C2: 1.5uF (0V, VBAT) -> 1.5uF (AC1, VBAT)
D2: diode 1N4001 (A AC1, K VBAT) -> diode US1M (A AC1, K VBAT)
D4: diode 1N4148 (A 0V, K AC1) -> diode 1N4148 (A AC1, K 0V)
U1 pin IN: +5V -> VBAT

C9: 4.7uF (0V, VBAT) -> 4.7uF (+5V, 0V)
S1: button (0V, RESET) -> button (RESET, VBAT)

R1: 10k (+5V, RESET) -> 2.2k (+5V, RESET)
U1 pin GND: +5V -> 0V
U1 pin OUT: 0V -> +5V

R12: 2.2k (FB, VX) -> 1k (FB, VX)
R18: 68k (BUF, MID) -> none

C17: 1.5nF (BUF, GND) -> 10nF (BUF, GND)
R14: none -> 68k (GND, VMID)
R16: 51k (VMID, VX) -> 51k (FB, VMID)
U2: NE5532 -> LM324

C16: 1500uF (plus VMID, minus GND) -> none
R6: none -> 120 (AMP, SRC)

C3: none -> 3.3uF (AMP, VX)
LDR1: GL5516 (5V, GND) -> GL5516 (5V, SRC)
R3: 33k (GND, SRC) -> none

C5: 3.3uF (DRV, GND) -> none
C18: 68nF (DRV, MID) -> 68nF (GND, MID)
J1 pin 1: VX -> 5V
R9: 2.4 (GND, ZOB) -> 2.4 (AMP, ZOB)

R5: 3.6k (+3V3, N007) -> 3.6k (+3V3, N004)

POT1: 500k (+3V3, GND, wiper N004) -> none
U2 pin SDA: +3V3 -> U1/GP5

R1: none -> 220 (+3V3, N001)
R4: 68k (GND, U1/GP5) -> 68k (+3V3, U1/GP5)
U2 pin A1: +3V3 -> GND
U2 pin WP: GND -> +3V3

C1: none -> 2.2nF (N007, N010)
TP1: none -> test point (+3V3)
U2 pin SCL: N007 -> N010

**ACTION ITEM**
Scan the entries for the string "diode" and report only how many lines contain it.

**SOLVED PROBLEM**
2